* _What is required_:
Only the lines from the beginning of the entries through the one that holds "pink arrow: (50, 138) -> (36, 114), moved" may appear in the answer, written out exactly and free of pictures.

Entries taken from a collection
※
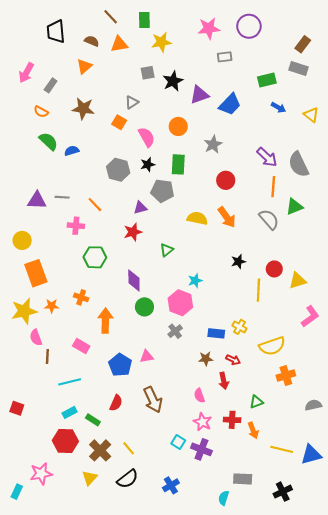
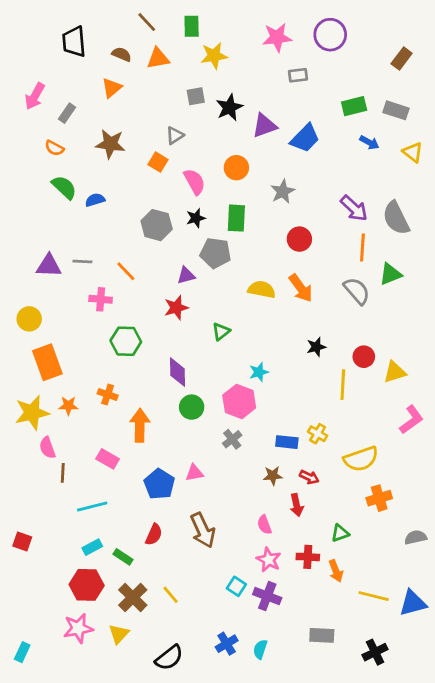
gray rectangle: (299, 68) -> (396, 110), moved
pink star: (41, 474) -> (78, 628), moved
black semicircle: (128, 479) -> (169, 658), moved
cyan semicircle: (224, 498) -> (260, 649), moved

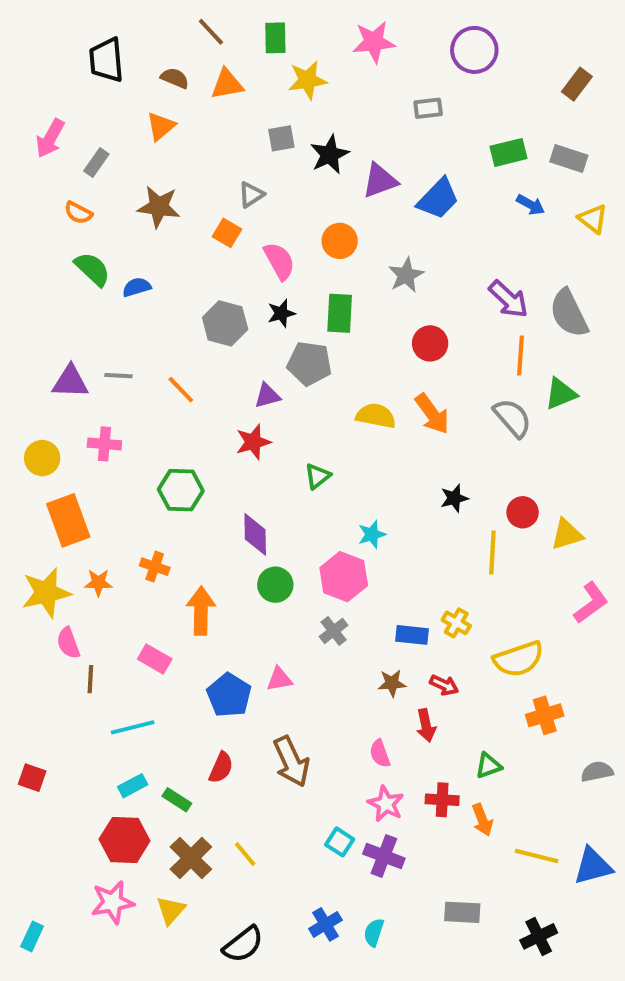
pink star: (277, 37) -> (374, 42), moved
pink cross: (101, 299) -> (104, 444), moved

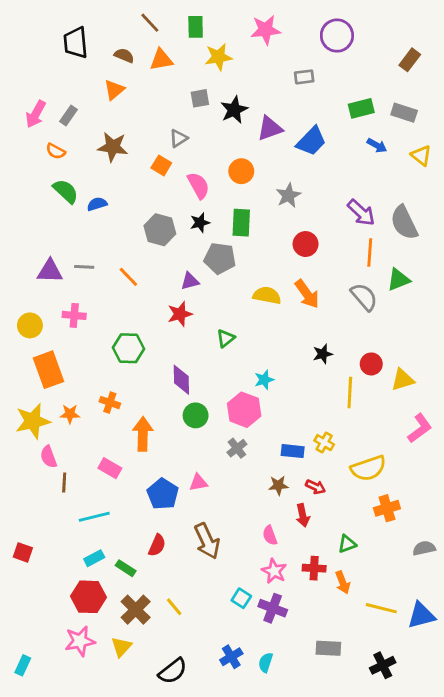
pink arrow: (50, 138) -> (36, 114), moved

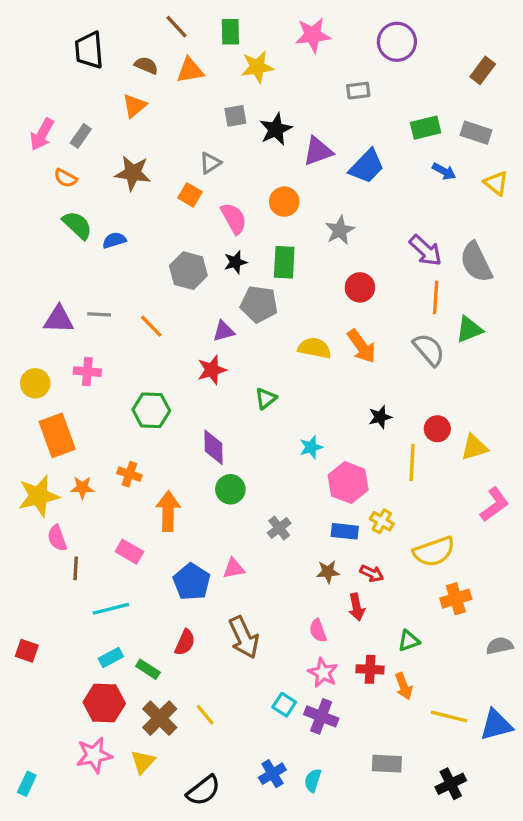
pink hexagon: (244, 410) -> (348, 483), moved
※
* _Solution_:
gray rectangle: (299, 68) -> (396, 110), moved
pink star: (41, 474) -> (78, 628), moved
black semicircle: (128, 479) -> (169, 658), moved
cyan semicircle: (224, 498) -> (260, 649), moved

pink star: (277, 37) -> (374, 42), moved
pink cross: (101, 299) -> (104, 444), moved

pink arrow: (50, 138) -> (36, 114), moved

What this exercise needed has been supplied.